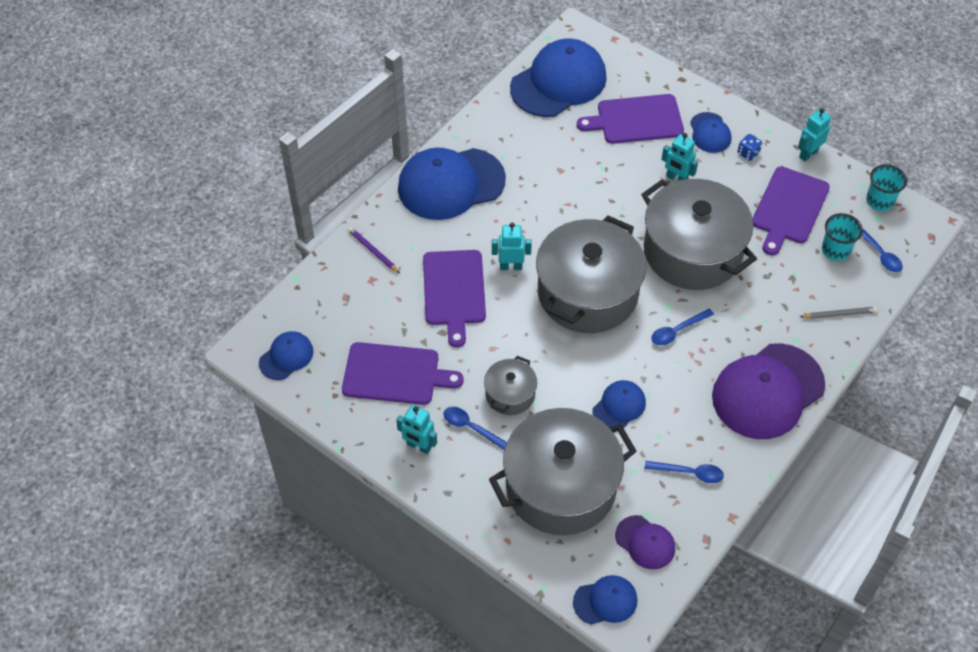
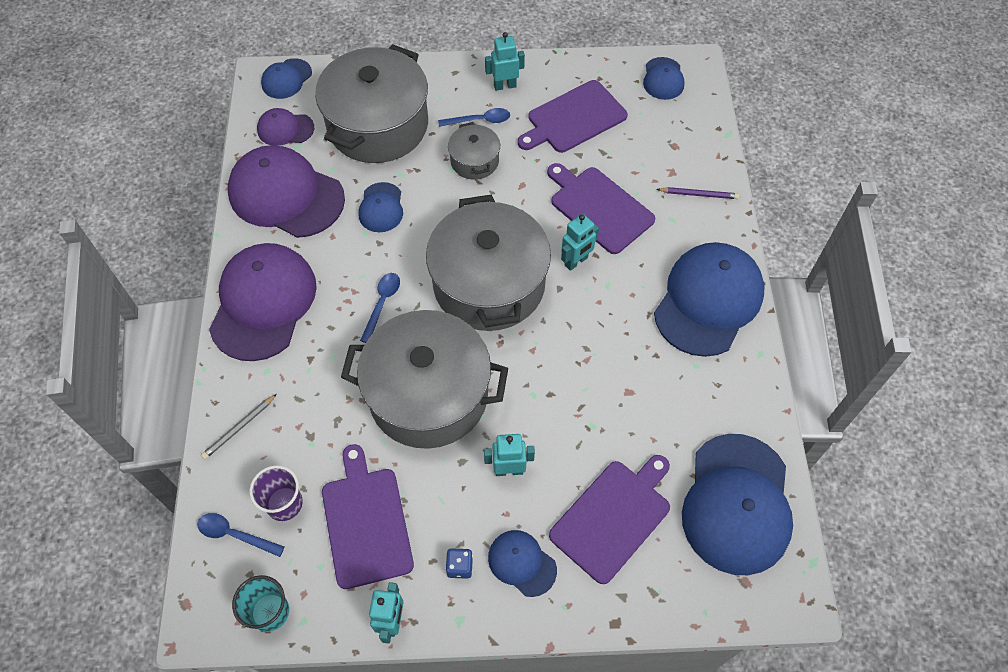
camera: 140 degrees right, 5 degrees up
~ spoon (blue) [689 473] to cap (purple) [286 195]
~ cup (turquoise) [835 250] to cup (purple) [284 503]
────────
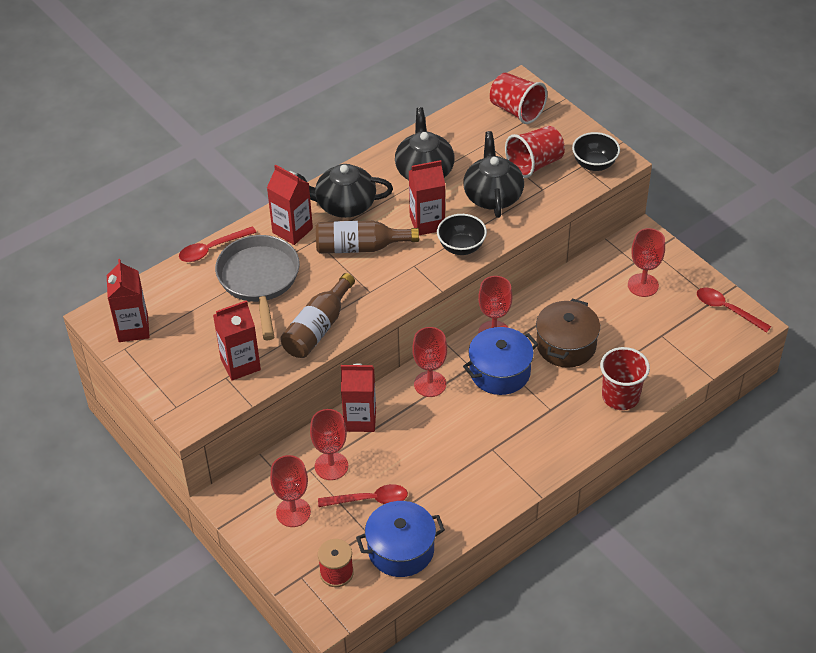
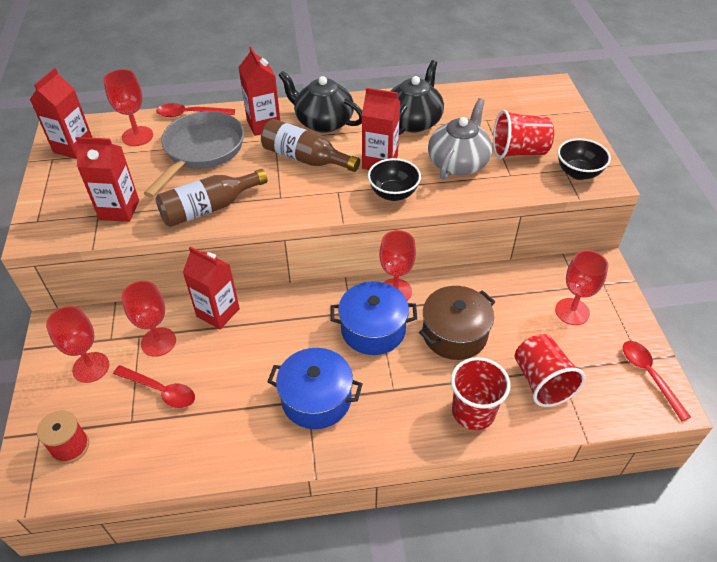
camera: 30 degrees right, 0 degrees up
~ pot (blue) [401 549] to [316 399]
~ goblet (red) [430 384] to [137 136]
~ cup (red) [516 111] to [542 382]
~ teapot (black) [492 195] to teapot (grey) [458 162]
────────
## Goal of the exercise
All that is wanted is a faithful reproduction of the line above with "camera: 140 degrees right, 5 degrees up", the line with "(purple) [284 503]", and every line in between.

## Solution for this task
camera: 140 degrees right, 5 degrees up
~ spoon (blue) [689 473] to cap (purple) [286 195]
~ cup (turquoise) [835 250] to cup (purple) [284 503]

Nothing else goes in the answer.